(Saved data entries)

*-*-*

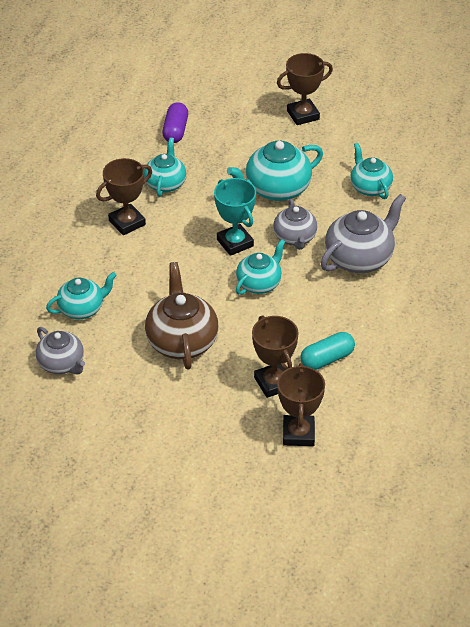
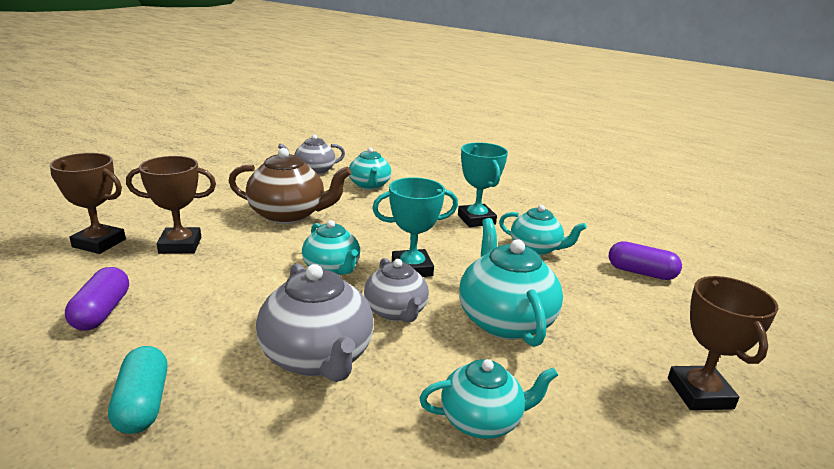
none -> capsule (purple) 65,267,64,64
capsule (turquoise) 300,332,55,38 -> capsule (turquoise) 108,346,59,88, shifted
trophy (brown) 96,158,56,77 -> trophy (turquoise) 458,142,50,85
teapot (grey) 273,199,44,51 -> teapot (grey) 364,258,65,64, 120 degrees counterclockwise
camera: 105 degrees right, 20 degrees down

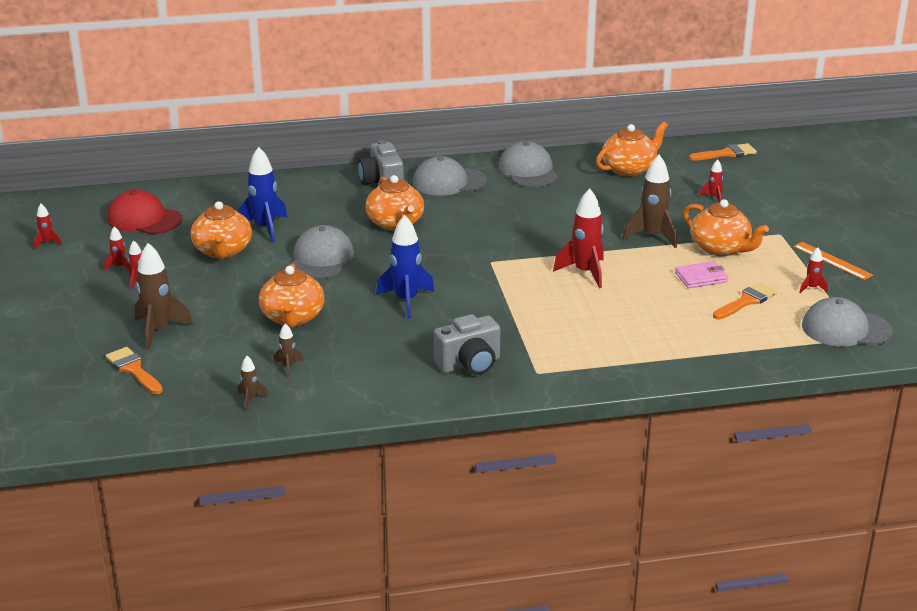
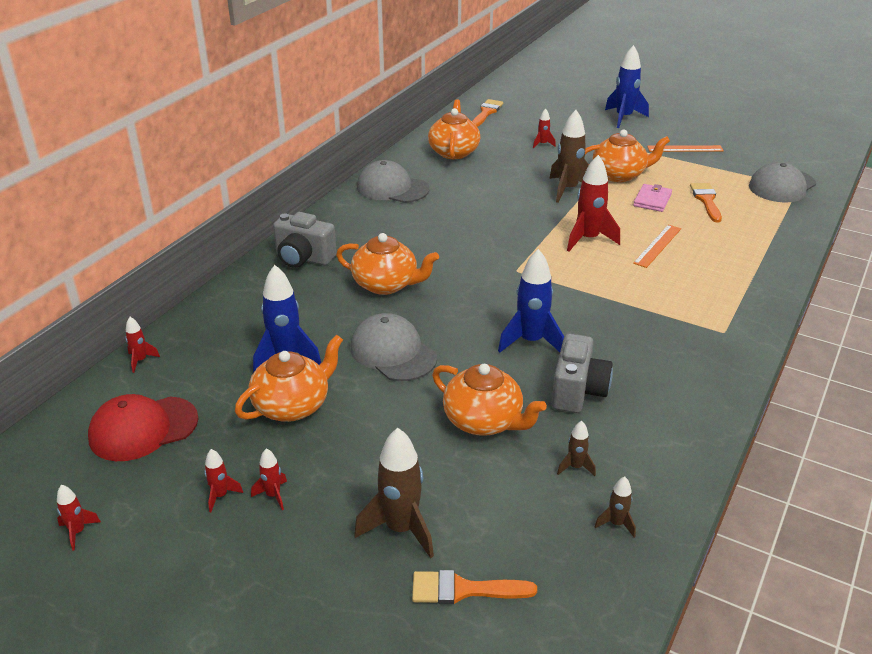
cap (grey) 413,156,74,40 -> none
none -> rocket (blue) 605,45,44,83
none -> ruler (orange) 633,224,48,44
camera (grey) 434,314,66,61 -> camera (grey) 552,333,61,80, shifted
rocket (red) 799,247,29,46 -> rocket (red) 125,317,35,56, shifted
teapot (orange) 191,201,61,58 -> teapot (orange) 235,335,108,87, 75 degrees counterclockwise
camera: 50 degrees left, 5 degrees up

*-*-*

TASK STATEMENT |
The answer should consist of every line above in which "teapot" appears.

OUTPUT OF THE EXERCISE |
teapot (grey) 273,199,44,51 -> teapot (grey) 364,258,65,64, 120 degrees counterclockwise
teapot (orange) 191,201,61,58 -> teapot (orange) 235,335,108,87, 75 degrees counterclockwise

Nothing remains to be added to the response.